[[ Given entries open ]]
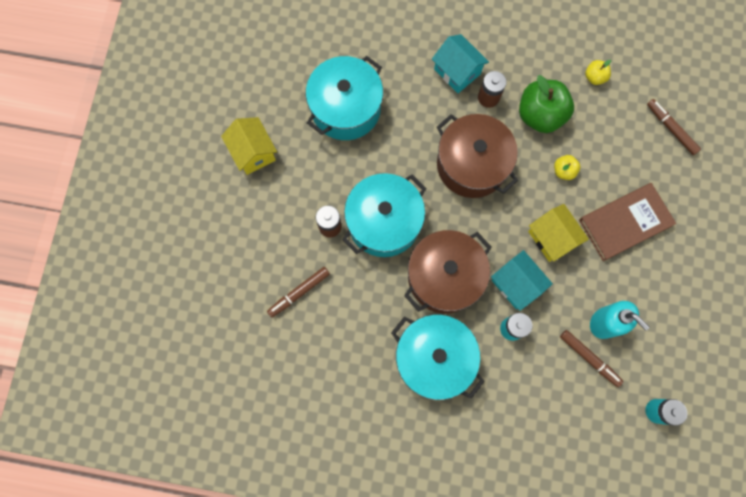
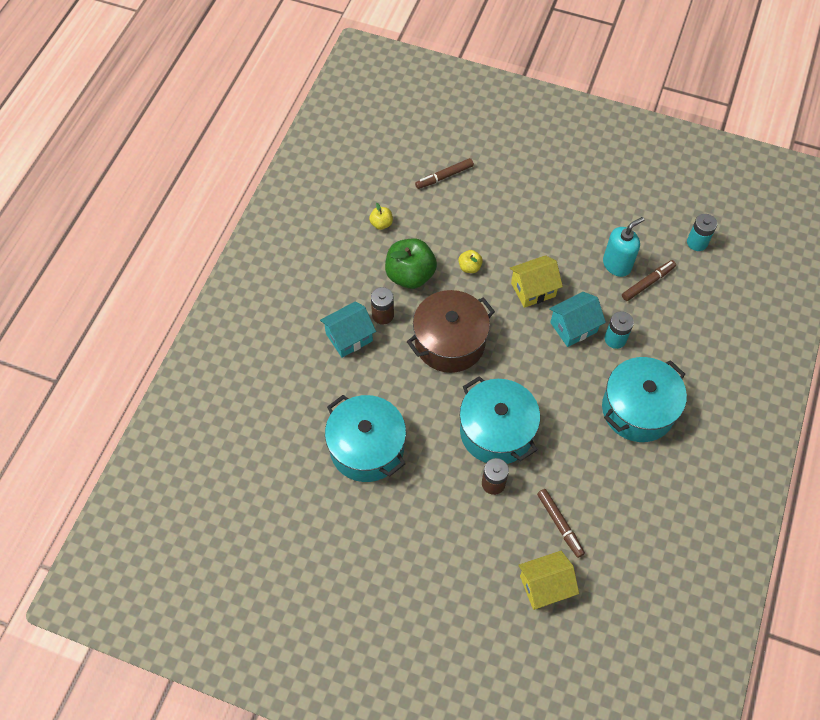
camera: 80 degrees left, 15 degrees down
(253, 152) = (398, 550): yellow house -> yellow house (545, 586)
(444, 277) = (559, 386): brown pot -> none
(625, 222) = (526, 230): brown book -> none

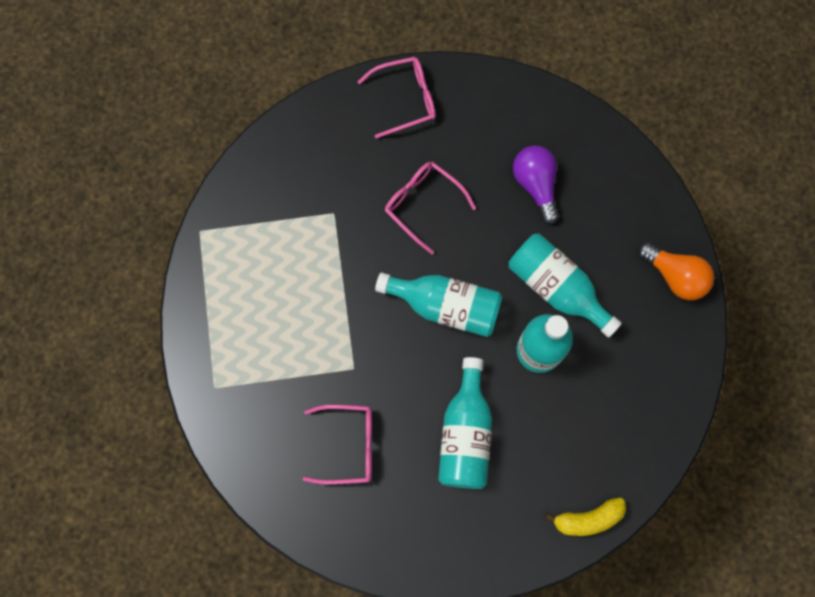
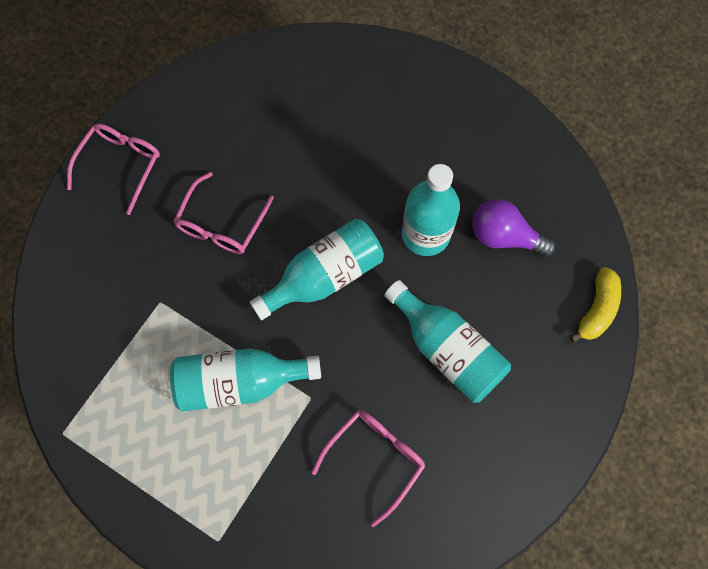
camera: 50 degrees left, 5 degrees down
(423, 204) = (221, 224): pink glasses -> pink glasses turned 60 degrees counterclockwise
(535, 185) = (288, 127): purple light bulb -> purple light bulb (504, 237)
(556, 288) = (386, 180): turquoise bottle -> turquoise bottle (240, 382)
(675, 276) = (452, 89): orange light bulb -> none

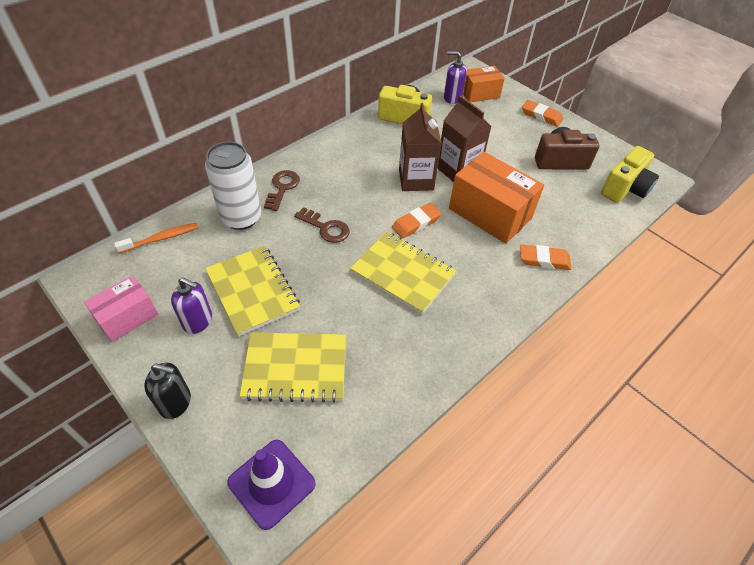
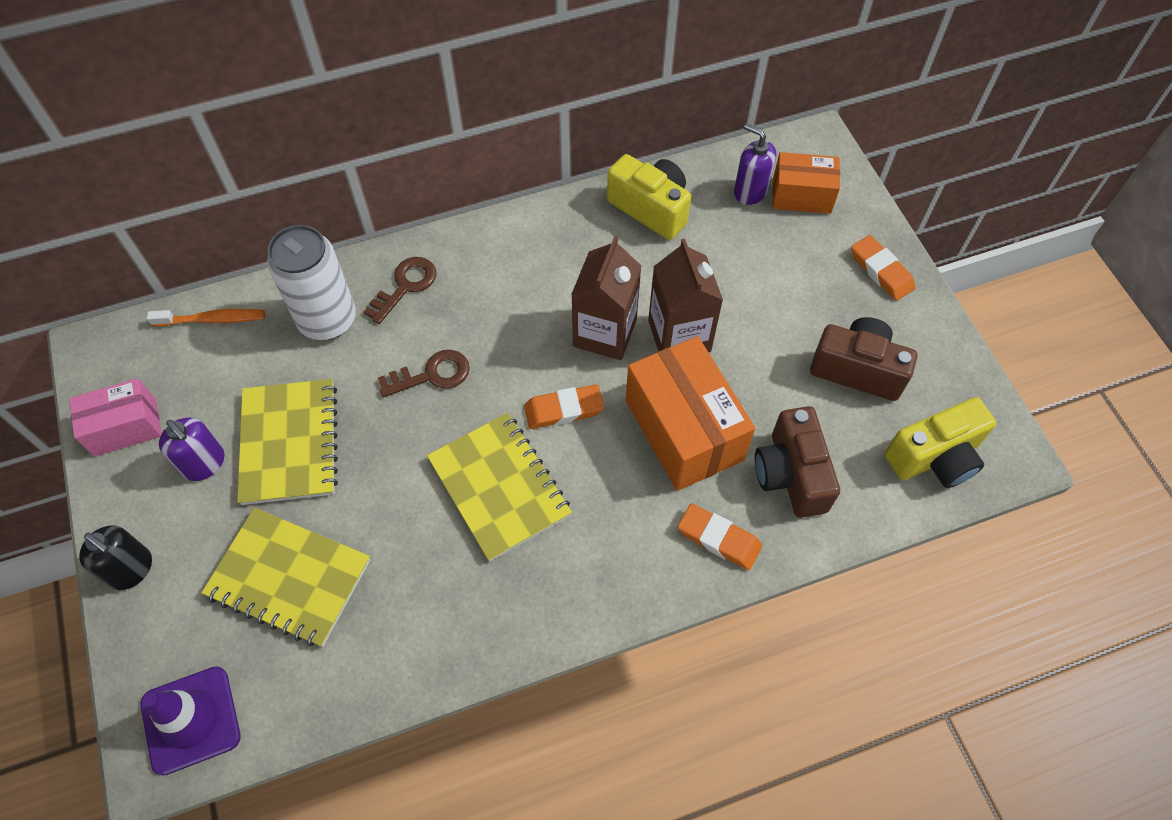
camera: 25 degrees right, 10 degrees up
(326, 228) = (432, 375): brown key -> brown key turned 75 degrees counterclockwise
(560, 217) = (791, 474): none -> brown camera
[[ Given entries closed ]]
* Work required
Every line of the entries that includes "degrees" must be copied into the answer.

* Result for this exercise
camera: 80 degrees left, 15 degrees down
camera: 50 degrees left, 5 degrees down
(423, 204) = (221, 224): pink glasses -> pink glasses turned 60 degrees counterclockwise
camera: 25 degrees right, 10 degrees up
(326, 228) = (432, 375): brown key -> brown key turned 75 degrees counterclockwise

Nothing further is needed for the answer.